TASK DIRECTIONS:
What is needed is an exact retyping of each entry, pictures excluded.

═════ DATASET RECORDS

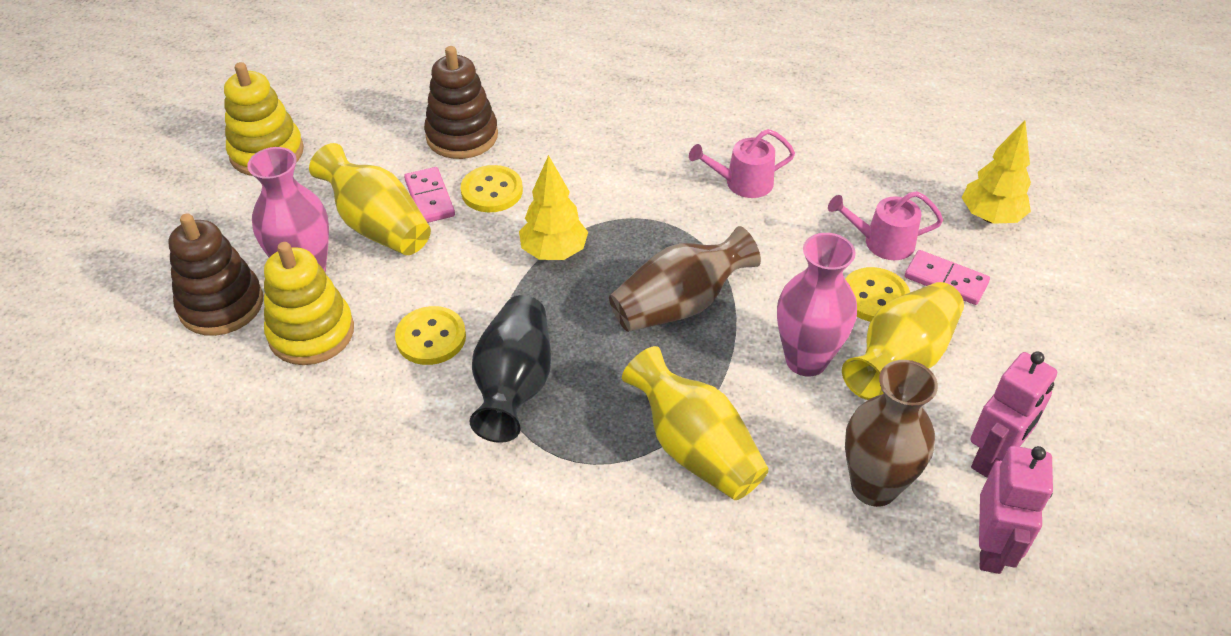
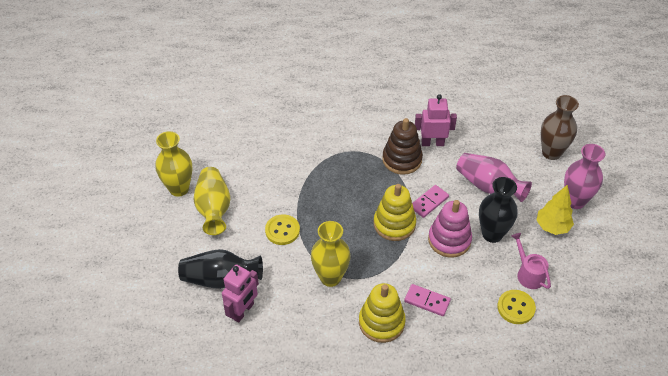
black vase: 1 -> 2
brown stacking toy: 2 -> 1
brown vase: 2 -> 1
pink stacking toy: 0 -> 1
pink watering can: 2 -> 1
yellow button: 3 -> 2
yellow tree: 2 -> 1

══════════

RESPONSE:
black vase: 1 -> 2
brown stacking toy: 2 -> 1
brown vase: 2 -> 1
pink stacking toy: 0 -> 1
pink watering can: 2 -> 1
yellow button: 3 -> 2
yellow tree: 2 -> 1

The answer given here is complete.